◆ Collected data:
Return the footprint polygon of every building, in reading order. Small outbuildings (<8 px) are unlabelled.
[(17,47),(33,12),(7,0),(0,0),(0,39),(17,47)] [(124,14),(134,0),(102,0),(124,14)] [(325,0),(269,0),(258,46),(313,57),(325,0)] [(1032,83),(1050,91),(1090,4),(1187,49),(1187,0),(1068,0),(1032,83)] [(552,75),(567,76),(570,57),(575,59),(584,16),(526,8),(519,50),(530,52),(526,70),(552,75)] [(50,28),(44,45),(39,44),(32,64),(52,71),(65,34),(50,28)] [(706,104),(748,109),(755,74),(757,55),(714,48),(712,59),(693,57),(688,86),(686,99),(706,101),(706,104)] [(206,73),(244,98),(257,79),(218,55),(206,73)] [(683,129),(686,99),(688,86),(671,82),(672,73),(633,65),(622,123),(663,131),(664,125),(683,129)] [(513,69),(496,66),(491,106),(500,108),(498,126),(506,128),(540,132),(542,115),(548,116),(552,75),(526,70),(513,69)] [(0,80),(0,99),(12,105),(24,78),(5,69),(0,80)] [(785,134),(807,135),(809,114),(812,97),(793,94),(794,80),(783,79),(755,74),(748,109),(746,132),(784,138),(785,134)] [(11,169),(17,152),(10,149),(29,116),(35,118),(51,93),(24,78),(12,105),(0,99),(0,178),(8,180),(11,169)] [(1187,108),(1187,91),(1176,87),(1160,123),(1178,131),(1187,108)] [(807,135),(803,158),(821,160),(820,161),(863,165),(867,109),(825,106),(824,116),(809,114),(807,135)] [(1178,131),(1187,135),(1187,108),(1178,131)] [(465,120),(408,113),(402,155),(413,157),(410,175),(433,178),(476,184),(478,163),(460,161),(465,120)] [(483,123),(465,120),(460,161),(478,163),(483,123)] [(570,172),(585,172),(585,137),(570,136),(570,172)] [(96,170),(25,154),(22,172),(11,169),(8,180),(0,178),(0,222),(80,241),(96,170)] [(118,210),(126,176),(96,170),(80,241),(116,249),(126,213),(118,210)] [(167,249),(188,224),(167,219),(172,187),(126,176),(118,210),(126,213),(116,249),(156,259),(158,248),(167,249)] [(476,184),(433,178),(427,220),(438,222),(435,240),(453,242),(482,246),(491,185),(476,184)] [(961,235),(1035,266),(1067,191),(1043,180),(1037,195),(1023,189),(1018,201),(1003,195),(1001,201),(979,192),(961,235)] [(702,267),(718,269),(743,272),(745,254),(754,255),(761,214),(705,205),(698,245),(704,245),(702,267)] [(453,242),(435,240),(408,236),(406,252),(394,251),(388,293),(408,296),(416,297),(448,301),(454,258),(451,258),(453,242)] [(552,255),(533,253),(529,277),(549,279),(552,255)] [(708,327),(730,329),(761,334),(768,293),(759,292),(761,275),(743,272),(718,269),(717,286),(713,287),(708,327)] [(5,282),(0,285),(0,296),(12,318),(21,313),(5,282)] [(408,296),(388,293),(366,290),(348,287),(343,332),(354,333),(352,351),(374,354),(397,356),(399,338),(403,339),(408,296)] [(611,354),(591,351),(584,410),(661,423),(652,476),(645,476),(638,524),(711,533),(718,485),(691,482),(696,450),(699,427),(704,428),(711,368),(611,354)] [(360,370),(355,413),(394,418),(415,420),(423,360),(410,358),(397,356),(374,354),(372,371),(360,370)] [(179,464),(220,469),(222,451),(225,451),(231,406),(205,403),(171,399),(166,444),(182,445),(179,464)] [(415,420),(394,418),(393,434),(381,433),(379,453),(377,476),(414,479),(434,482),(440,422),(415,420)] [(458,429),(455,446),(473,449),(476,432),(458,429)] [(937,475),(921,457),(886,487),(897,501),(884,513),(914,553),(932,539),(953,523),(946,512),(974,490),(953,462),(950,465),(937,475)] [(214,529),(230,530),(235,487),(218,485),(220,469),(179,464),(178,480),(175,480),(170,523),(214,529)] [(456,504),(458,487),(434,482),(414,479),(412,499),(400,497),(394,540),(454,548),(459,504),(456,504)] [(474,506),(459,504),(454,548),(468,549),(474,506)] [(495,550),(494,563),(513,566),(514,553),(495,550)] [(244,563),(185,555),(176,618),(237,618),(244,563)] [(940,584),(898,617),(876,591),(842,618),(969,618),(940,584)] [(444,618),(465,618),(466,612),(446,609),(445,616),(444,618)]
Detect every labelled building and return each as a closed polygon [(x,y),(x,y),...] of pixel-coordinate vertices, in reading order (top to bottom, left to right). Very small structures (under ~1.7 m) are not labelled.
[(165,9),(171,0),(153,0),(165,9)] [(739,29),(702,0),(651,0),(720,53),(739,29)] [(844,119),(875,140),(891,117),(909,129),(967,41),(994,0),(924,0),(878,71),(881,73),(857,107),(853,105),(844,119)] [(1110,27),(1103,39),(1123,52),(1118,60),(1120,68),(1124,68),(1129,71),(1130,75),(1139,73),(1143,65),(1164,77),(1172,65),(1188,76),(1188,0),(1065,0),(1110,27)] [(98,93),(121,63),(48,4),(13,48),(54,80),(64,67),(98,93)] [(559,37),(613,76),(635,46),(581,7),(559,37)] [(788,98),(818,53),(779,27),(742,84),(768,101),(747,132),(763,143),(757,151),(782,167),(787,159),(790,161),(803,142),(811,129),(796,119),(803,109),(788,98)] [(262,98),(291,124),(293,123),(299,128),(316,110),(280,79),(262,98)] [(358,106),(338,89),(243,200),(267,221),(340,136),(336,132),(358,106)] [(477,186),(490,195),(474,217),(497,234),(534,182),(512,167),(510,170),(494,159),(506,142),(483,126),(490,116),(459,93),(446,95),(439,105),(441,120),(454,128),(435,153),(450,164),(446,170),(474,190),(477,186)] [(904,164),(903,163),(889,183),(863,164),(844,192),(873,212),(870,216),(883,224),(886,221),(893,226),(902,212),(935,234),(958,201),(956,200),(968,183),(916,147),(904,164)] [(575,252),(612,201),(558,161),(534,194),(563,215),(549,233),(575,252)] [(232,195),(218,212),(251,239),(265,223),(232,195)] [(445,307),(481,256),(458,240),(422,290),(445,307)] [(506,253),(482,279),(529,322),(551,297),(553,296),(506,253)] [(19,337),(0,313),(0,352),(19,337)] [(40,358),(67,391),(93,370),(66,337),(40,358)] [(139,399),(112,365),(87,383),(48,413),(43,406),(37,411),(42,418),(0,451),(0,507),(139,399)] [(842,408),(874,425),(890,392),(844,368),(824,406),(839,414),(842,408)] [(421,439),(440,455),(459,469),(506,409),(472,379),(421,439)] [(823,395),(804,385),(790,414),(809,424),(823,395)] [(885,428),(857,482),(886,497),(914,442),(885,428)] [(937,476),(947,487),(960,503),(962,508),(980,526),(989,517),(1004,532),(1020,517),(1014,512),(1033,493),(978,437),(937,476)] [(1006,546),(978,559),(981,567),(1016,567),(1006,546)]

◆ Assignment: Some lines above hold the word "order". Copy all of them.

◆ Worked solution:
Return the footprint polygon of every building, in reading order. Small outbuildings (<8 px) are unlabelled.
Detect every labelled building and return each as a closed polygon [(x,y),(x,y),...] of pixel-coordinate vertices, in reading order (top to bottom, left to right). Very small structures (under ~1.7 m) are not labelled.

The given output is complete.